▶ [PROMPT] Count every line in the data below that includes "RESET", and give only the result.
── DATASET EXTRACT ──
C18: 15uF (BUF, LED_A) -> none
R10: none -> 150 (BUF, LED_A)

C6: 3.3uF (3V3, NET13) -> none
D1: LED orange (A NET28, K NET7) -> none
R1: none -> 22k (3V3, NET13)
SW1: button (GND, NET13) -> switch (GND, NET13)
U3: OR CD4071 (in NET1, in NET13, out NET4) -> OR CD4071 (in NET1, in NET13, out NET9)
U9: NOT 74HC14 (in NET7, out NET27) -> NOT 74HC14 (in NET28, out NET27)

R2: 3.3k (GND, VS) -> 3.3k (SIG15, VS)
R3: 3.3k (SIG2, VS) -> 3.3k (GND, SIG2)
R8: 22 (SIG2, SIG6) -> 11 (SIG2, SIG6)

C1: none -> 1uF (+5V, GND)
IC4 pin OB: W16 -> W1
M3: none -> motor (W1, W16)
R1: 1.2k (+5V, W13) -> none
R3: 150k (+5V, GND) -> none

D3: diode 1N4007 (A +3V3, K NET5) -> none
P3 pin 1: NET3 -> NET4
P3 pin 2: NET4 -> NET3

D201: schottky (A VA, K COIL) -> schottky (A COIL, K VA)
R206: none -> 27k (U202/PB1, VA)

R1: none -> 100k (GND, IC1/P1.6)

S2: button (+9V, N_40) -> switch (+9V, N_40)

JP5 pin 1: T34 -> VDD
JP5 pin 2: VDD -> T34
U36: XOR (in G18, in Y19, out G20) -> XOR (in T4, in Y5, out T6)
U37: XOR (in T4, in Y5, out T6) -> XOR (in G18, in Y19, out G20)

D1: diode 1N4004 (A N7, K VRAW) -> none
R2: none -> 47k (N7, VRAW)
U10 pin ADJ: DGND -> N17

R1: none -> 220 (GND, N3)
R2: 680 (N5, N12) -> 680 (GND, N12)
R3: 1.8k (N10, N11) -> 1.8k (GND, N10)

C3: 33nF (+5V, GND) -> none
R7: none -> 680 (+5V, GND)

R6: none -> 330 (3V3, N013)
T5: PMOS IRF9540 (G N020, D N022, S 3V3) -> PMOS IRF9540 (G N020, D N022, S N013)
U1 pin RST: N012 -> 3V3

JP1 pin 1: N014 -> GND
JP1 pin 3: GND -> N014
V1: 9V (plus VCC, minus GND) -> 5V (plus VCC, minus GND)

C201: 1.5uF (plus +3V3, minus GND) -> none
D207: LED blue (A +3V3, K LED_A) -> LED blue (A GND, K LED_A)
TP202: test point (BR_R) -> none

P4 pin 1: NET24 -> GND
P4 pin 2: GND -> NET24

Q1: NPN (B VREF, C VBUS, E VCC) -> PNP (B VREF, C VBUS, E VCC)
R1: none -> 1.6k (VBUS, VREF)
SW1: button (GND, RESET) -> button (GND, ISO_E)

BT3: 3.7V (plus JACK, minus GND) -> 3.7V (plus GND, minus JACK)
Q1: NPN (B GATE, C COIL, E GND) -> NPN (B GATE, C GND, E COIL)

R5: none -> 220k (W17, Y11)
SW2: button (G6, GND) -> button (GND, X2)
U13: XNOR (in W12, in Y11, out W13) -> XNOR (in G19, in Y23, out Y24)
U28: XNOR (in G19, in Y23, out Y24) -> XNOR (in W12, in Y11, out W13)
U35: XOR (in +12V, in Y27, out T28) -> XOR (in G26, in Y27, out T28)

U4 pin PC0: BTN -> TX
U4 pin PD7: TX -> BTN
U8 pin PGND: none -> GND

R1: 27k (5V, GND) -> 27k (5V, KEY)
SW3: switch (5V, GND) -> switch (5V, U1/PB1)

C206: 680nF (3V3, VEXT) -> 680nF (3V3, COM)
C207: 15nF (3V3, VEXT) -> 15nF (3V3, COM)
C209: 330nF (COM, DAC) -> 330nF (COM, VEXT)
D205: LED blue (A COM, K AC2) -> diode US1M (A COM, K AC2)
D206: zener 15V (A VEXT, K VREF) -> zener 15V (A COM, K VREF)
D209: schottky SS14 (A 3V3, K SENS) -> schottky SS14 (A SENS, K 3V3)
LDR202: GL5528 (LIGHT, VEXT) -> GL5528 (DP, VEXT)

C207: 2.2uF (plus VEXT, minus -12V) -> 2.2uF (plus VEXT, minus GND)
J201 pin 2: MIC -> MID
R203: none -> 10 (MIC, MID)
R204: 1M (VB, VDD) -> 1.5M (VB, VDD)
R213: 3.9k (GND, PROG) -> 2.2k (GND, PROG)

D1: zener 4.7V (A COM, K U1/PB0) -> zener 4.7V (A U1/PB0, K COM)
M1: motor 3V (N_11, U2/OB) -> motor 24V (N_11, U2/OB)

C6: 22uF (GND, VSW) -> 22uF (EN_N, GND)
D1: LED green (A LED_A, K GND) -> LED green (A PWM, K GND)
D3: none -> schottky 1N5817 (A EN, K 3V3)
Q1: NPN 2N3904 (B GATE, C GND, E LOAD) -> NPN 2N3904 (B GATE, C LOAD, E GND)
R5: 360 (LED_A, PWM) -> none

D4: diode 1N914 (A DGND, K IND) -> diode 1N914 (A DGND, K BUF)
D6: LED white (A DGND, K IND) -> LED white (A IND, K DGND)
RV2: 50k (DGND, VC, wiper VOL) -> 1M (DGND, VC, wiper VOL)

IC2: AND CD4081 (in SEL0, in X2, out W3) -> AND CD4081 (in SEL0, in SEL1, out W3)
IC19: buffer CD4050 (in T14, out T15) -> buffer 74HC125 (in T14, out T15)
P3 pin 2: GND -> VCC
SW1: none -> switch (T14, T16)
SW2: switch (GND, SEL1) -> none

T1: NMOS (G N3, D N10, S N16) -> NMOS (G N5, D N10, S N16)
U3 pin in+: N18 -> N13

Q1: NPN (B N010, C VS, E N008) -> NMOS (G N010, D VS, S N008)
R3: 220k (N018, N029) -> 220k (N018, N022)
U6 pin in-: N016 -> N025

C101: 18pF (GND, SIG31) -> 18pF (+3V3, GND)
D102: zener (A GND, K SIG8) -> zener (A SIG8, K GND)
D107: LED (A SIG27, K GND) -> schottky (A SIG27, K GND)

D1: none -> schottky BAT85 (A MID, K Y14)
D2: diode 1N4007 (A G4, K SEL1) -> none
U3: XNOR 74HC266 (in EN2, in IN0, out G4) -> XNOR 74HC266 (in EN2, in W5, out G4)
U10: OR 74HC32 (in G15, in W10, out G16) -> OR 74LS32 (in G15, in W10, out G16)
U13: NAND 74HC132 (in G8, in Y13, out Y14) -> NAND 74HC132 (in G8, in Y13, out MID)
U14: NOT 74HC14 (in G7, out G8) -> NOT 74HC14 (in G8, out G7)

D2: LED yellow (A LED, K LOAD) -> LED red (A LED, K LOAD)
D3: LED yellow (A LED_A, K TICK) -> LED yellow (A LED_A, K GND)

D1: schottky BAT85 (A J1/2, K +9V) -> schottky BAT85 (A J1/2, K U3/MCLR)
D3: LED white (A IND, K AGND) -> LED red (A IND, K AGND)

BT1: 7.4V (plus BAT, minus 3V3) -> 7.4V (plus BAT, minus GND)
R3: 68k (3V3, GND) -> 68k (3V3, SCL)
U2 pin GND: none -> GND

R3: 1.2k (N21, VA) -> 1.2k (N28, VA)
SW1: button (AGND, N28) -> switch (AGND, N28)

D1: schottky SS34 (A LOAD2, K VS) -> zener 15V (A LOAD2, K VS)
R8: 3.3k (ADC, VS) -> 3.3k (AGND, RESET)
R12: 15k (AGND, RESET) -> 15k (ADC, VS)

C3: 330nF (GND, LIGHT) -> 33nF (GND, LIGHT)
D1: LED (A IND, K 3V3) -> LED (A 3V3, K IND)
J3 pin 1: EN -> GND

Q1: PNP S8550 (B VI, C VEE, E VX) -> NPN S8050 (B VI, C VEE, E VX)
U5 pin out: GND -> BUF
───
▶ [ANSWER TO THE PROBLEM] 3